PROVIDED DATA →
== Segment start ==

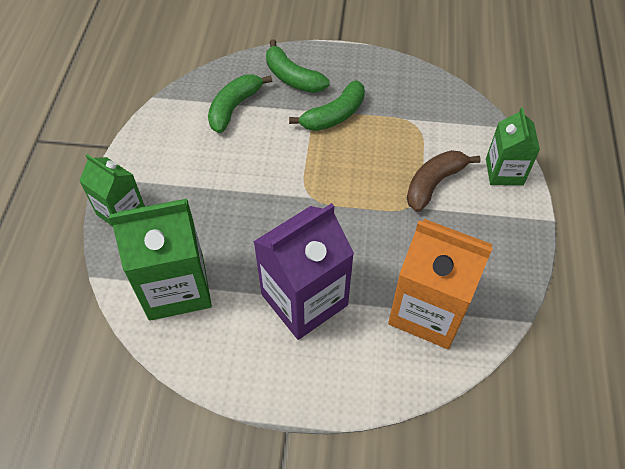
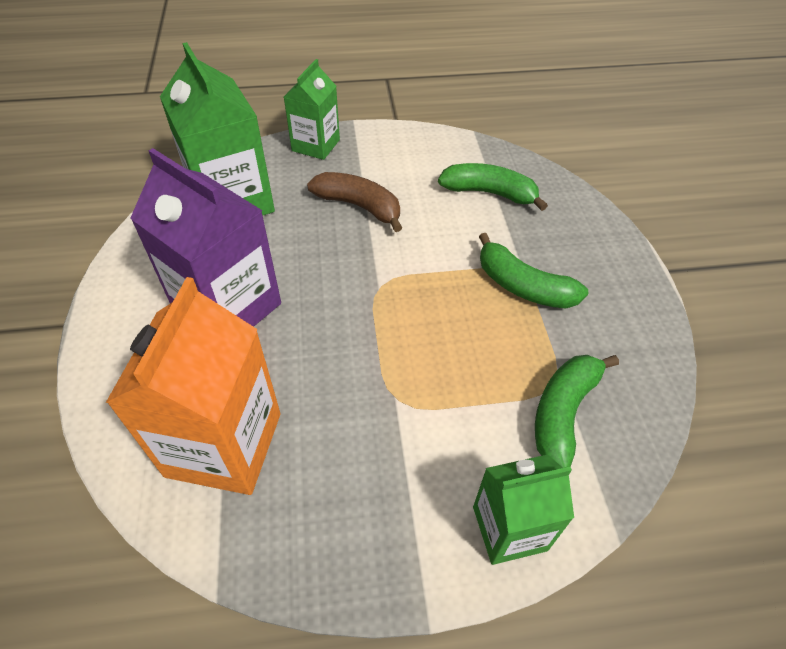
camera: 75 degrees right, 5 degrees down
(292, 77) = (566, 234): green banana -> green banana (563, 412)
(434, 184) = (447, 423): brown banana -> brown banana (359, 206)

== Segment end ==

WORK TO BE COMPLETED → Return the complete data unchanged and include none of the pictures.

EXERCISE ANSWER →
camera: 75 degrees right, 5 degrees down
(292, 77) = (566, 234): green banana -> green banana (563, 412)
(434, 184) = (447, 423): brown banana -> brown banana (359, 206)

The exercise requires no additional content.